[[ Material provided, beginning ]]

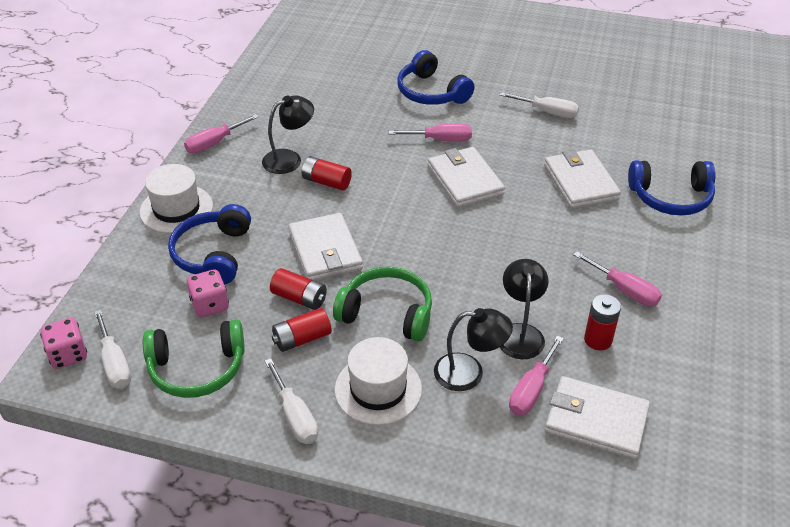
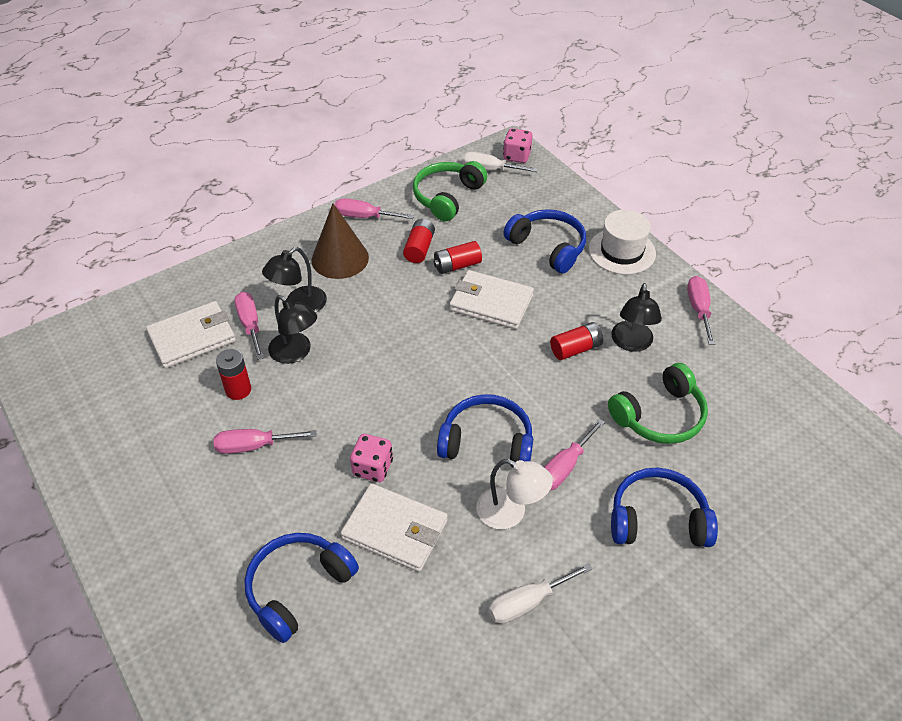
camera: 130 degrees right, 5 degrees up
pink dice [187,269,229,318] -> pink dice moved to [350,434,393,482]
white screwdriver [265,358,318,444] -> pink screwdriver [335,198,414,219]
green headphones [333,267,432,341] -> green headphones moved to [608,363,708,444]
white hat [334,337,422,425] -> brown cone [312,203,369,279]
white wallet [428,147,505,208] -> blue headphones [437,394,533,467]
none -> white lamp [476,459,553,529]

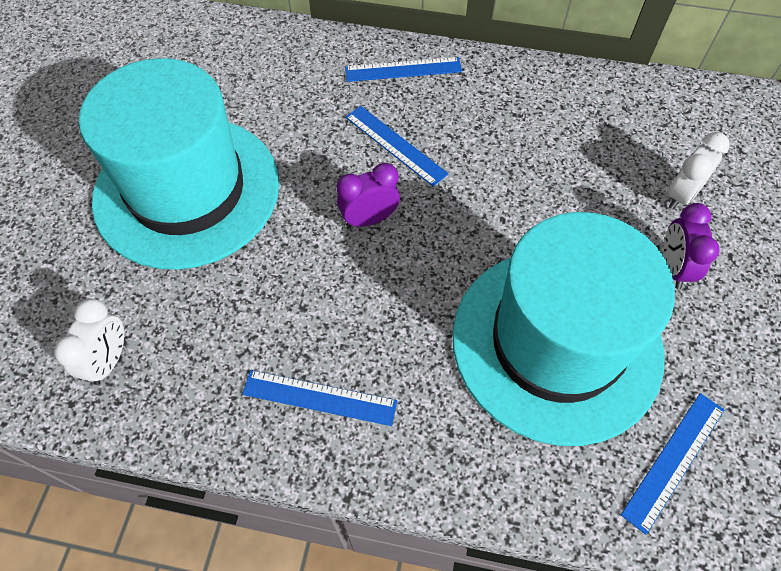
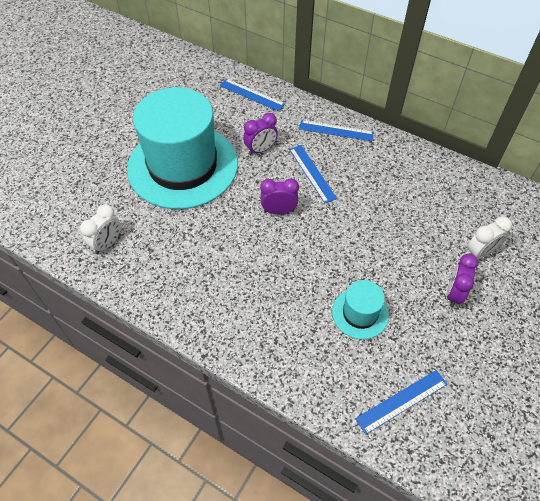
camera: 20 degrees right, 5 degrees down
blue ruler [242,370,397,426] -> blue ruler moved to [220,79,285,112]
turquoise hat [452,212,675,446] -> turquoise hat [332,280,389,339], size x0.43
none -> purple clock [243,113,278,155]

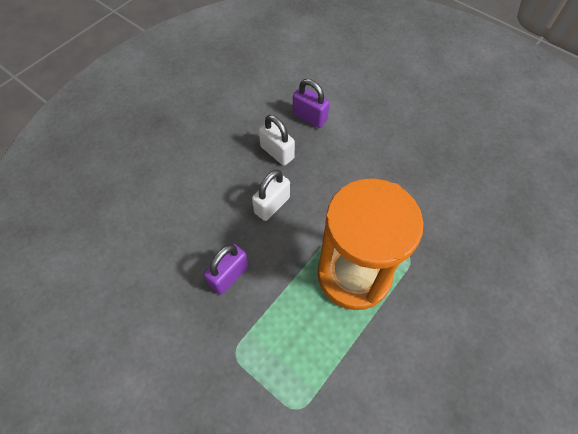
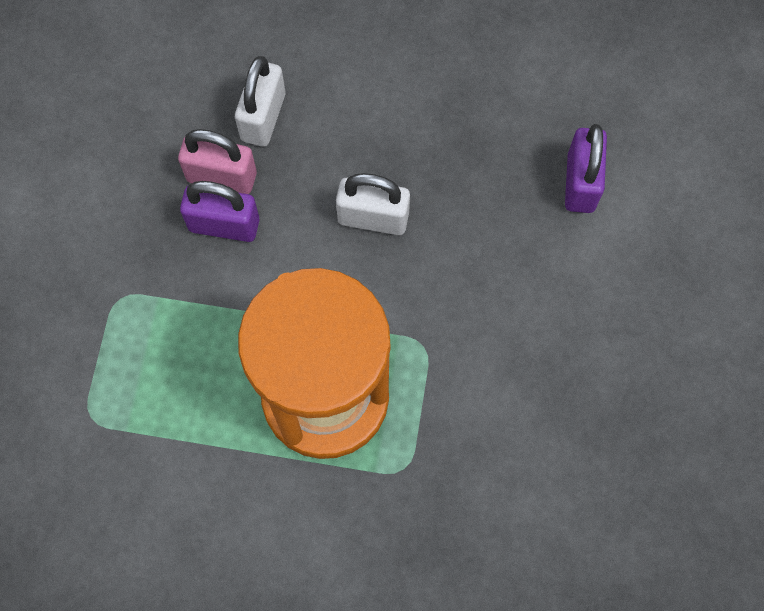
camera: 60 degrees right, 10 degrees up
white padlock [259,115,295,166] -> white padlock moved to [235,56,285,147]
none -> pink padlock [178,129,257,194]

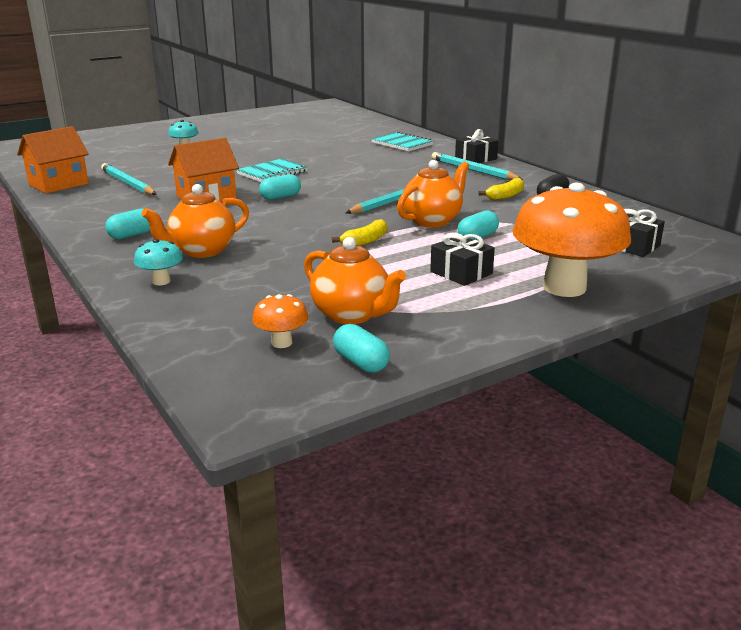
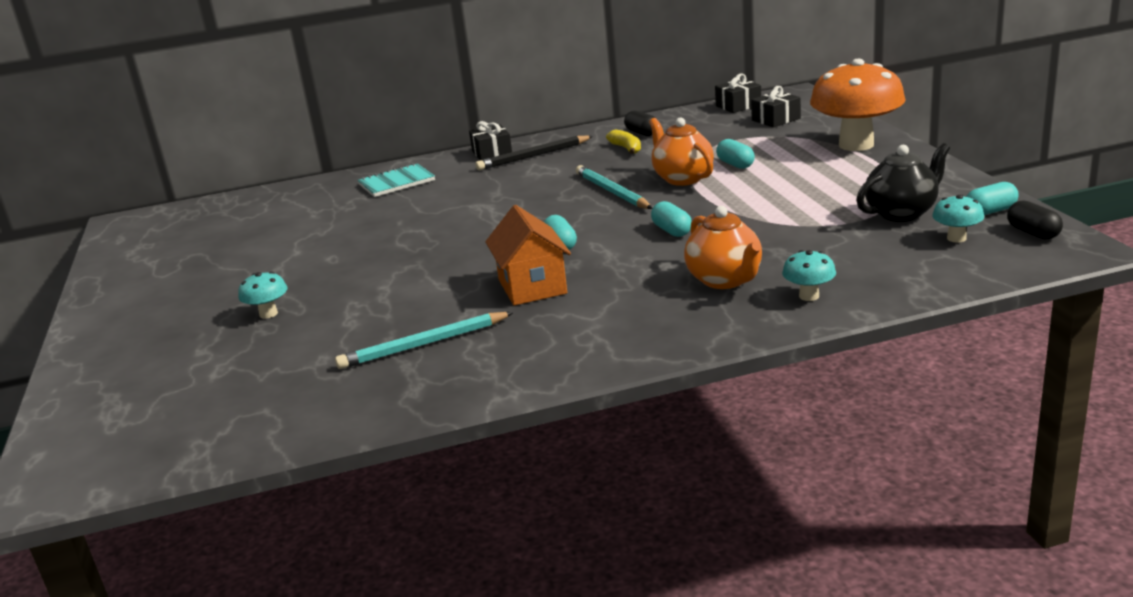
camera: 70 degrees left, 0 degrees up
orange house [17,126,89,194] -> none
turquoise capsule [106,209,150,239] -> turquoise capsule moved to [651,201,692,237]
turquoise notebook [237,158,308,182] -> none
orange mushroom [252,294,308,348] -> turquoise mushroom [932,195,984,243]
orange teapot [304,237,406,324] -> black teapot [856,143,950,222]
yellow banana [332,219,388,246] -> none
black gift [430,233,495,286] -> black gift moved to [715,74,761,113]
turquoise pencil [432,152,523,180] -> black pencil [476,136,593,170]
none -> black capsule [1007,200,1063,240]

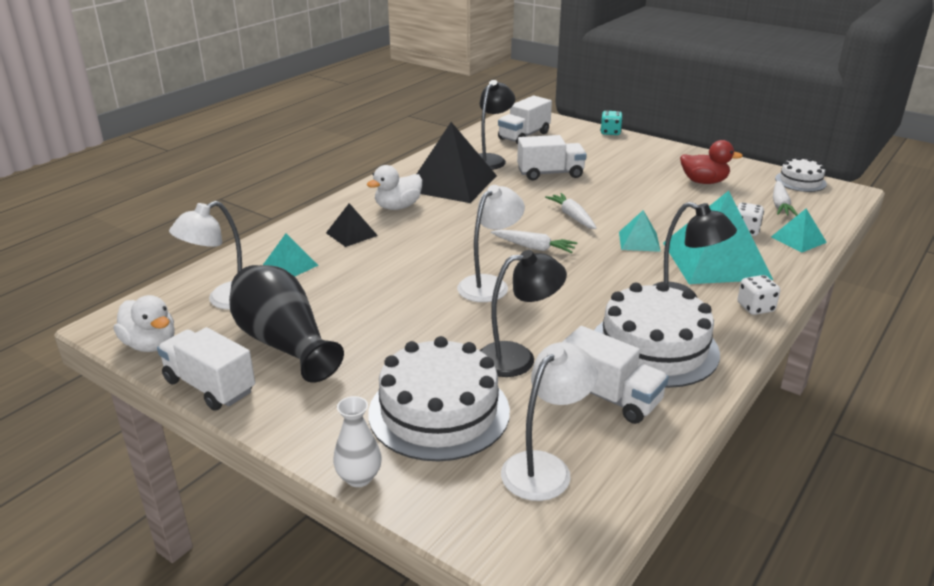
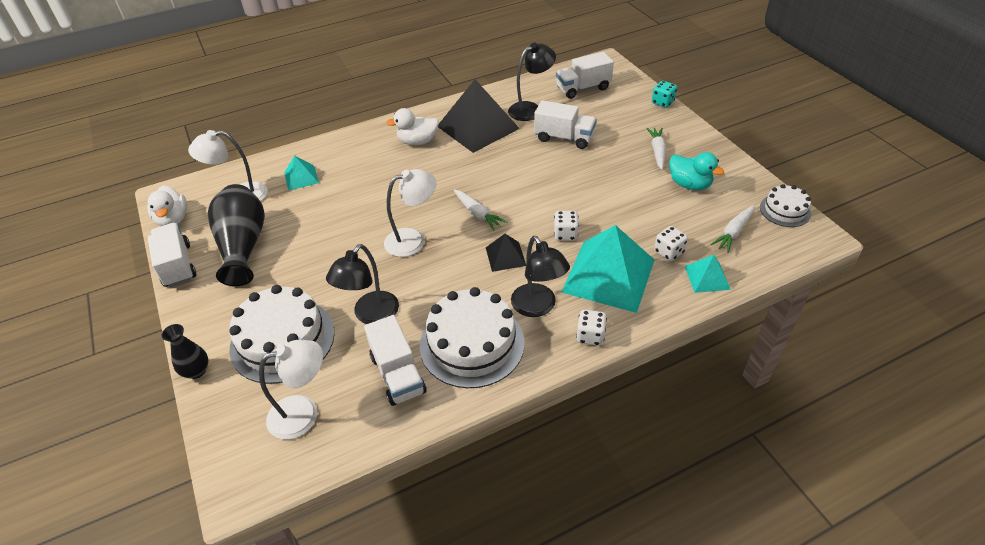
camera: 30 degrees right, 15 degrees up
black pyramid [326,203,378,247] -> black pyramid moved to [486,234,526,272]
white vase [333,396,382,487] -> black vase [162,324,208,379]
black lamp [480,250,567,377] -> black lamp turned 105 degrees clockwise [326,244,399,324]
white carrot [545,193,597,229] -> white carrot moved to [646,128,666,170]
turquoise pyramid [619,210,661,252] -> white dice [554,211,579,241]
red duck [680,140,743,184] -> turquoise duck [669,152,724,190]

[[ Material provided, end ]]

Exercise requirements: Take every line from the data that includes the word "headphones".

Exercise result:
green headphones [333,267,432,341] -> green headphones moved to [608,363,708,444]
white wallet [428,147,505,208] -> blue headphones [437,394,533,467]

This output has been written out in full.